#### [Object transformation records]

[Start of Attachment]

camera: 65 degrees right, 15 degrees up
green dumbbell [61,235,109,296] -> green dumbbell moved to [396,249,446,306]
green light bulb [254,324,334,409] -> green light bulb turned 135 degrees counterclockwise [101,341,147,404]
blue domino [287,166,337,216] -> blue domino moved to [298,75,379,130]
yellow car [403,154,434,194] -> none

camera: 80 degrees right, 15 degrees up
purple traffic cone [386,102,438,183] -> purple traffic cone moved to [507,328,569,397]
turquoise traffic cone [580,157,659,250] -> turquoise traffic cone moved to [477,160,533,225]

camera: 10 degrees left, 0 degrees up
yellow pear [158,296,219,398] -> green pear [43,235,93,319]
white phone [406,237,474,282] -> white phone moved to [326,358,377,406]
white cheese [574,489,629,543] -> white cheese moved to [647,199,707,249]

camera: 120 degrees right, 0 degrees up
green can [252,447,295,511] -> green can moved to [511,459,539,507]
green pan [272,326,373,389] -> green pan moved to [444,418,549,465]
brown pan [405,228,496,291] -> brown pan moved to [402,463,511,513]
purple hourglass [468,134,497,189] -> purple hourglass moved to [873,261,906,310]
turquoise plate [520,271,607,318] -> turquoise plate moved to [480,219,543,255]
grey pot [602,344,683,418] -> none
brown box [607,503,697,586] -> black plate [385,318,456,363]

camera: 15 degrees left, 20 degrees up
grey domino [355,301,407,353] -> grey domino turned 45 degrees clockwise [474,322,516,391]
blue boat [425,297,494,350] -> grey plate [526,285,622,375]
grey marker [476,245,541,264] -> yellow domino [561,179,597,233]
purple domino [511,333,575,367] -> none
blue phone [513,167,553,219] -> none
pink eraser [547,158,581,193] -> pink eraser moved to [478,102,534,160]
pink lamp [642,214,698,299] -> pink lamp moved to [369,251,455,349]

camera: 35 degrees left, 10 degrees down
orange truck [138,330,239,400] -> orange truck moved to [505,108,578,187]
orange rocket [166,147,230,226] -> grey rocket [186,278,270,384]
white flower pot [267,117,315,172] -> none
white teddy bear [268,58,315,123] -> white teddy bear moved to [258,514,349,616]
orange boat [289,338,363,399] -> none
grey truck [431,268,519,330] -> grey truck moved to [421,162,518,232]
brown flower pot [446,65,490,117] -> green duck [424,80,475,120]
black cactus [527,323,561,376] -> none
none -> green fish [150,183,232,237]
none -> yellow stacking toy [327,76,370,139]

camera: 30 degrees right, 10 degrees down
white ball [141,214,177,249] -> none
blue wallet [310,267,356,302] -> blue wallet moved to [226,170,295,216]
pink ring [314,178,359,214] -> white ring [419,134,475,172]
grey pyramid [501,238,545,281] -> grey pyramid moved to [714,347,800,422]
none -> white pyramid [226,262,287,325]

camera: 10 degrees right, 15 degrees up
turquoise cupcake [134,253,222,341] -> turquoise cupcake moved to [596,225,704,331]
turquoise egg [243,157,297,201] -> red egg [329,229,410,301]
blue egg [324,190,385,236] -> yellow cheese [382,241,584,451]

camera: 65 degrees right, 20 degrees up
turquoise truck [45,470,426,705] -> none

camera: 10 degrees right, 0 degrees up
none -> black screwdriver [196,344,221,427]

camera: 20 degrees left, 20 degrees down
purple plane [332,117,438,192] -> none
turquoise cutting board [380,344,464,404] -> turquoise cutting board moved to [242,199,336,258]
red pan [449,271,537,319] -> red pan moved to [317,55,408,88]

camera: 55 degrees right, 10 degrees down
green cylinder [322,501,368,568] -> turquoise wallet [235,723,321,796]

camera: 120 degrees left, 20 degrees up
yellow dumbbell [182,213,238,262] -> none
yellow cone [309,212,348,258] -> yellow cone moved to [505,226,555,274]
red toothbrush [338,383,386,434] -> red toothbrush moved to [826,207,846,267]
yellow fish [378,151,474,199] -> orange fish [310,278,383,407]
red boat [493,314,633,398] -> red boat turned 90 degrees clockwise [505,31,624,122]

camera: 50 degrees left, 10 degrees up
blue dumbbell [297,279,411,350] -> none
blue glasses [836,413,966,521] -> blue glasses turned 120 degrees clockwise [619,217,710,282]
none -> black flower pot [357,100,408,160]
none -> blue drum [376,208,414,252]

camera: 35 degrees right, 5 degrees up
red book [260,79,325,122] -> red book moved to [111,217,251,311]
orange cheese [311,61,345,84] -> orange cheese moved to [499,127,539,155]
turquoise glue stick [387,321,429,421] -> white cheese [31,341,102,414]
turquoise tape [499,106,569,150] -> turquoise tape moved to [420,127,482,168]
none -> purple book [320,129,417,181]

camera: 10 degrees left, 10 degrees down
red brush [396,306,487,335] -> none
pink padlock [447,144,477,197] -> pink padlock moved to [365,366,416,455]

[End of Attachment]

#### [ACTIVITY]
What is the number of lines above that contain "phone"? Reply with that number only.

#### [ANSWER SECTION]
2